── Exercise material ──
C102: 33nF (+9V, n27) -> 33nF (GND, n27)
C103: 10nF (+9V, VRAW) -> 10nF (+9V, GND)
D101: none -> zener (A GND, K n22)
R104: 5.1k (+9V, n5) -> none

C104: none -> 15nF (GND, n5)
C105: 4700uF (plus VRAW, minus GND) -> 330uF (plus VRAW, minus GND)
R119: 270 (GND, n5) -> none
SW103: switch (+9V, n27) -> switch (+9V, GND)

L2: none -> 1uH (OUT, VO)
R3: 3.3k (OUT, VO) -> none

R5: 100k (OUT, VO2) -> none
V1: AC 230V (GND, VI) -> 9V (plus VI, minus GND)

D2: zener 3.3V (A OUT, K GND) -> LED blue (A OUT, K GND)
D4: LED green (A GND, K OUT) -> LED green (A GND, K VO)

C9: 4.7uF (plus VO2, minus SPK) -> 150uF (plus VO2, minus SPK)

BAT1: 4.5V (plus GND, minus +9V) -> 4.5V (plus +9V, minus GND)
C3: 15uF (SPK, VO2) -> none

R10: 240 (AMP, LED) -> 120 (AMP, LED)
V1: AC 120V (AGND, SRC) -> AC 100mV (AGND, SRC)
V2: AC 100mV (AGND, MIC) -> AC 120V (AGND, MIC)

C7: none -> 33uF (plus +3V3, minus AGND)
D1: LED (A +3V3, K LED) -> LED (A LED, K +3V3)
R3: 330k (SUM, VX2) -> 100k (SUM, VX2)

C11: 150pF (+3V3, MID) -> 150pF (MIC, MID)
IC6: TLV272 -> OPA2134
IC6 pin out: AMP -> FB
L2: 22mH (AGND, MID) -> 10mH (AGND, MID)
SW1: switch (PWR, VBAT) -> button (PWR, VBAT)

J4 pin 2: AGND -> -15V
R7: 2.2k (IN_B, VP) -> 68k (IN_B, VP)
───
# Work to be completed
Give the count of lines in the listing where the word "minus" occurs, with no further words.

# Result of this exercise
5